**Task instructions:** Say how many lines of the listing below include the string "purple" and add nothing else.

**Listed entries:**
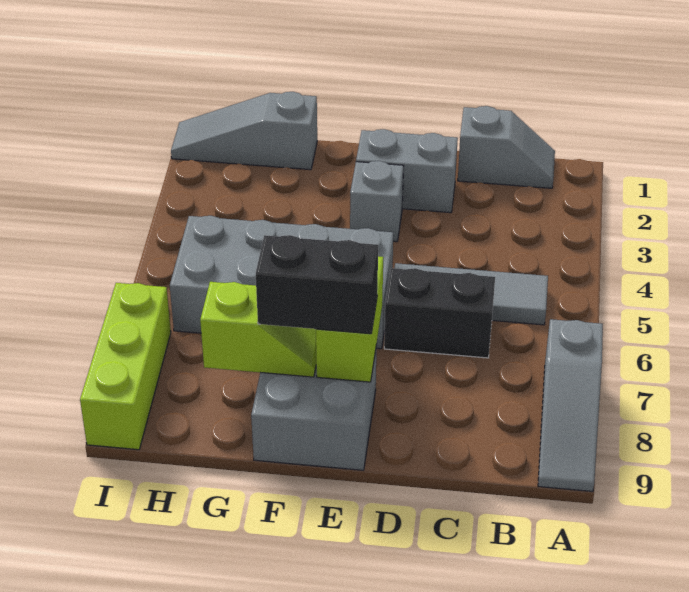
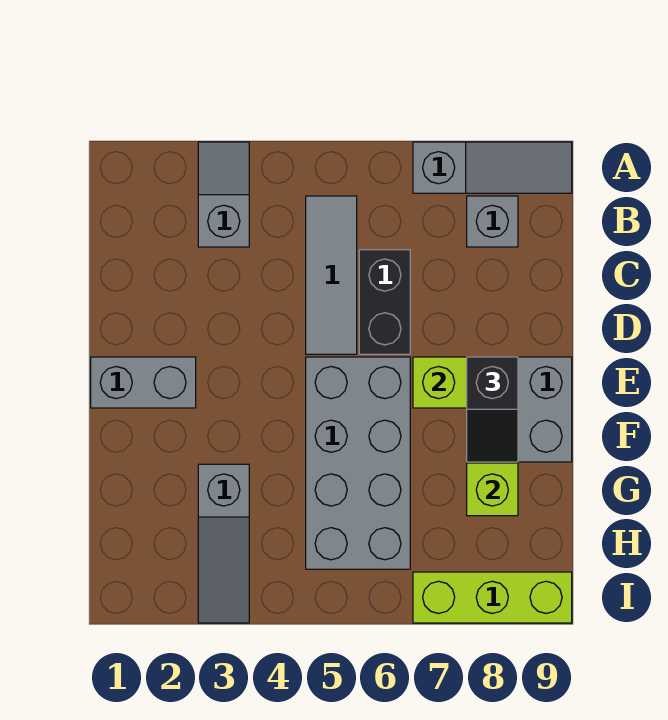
grey slope B1:C1 level 1 top C -> grey slope A3:B3 level 1 top B
grey brick D2:E2 level 1 -> grey brick E1:E2 level 1
grey brick E3 level 1 -> grey brick B8 level 1
black brick E8:F8 level 3 -> black slope E8:F8 level 3 top E
grey slope G1:I1 level 1 top G -> grey slope G3:I3 level 1 top G

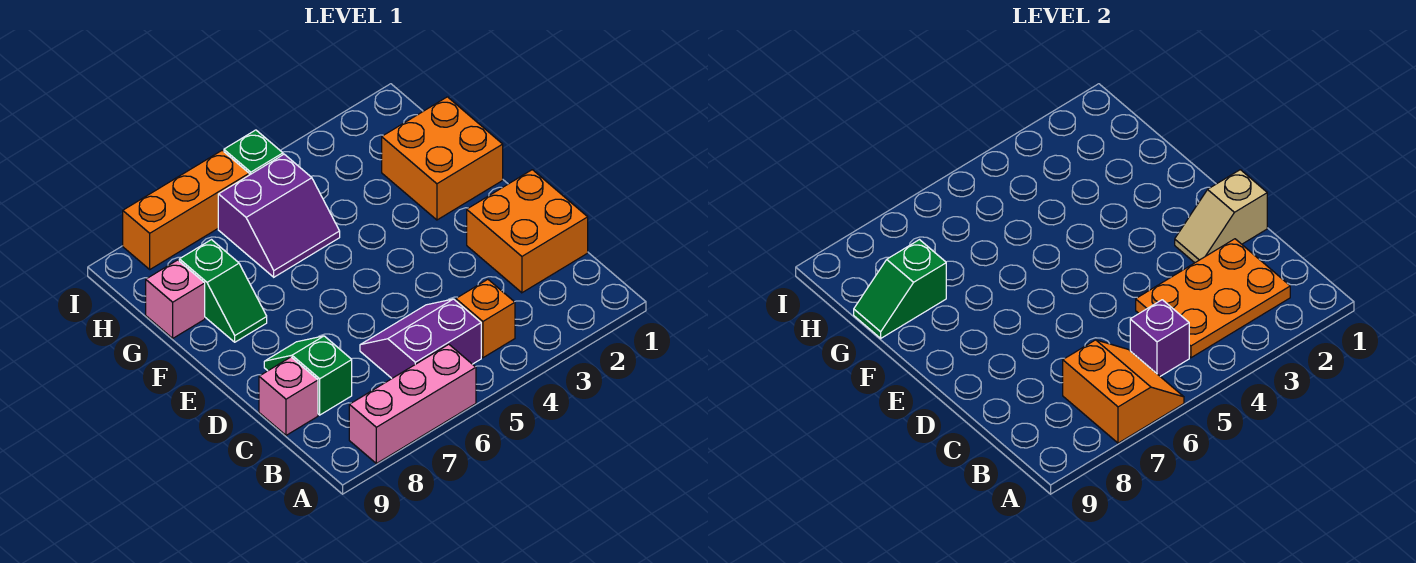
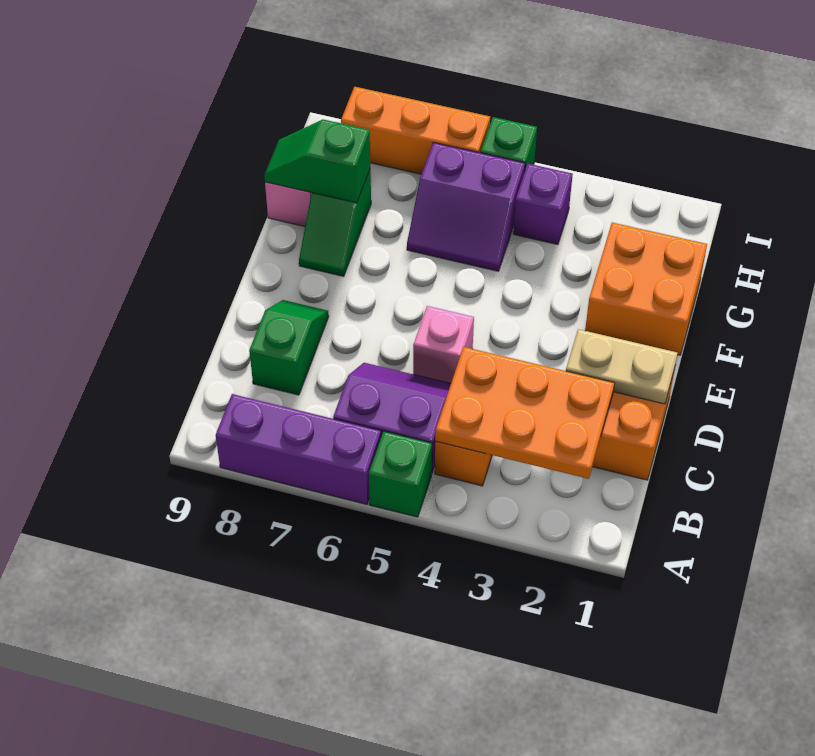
none -> green brick A5 level 1
pink brick A6:A8 level 1 -> purple brick A6:A8 level 1
orange slope A6:B7 level 2 top 7 -> none
purple brick B5 level 2 -> purple brick H4 level 1
pink brick C9 level 1 -> pink brick D5 level 1
tan slope D1:D2 level 2 top 1 -> tan plate D1:D2 level 2

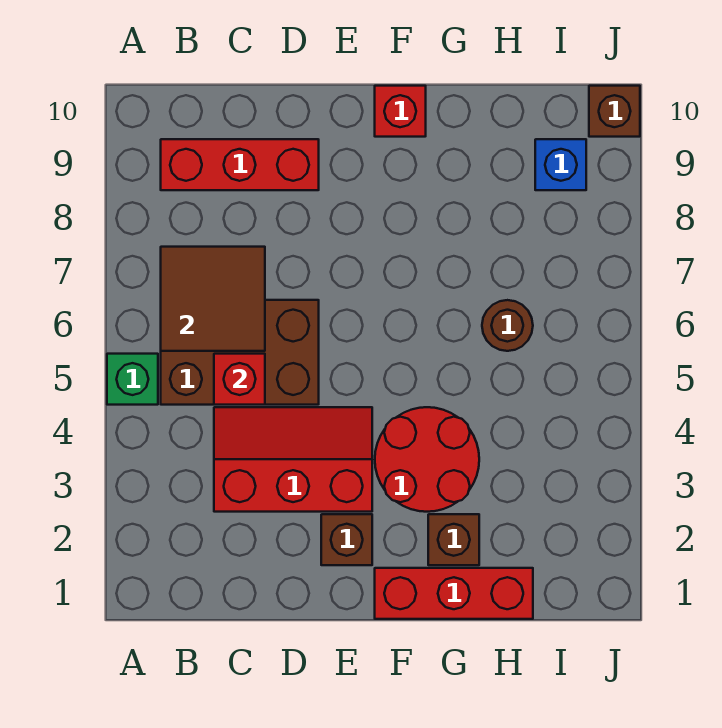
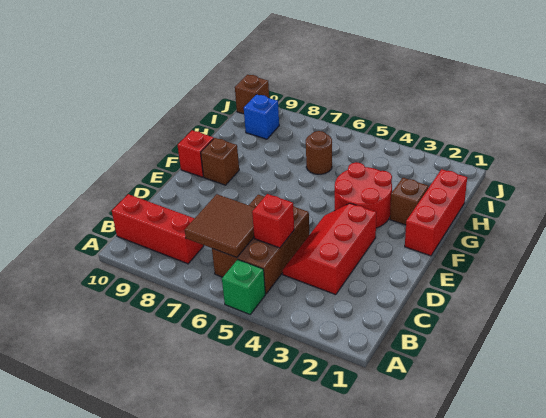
red brick B9:D9 level 1 -> red brick B8:B10 level 1
brown brick E2 level 1 -> brown brick F9 level 1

**The answer:** 2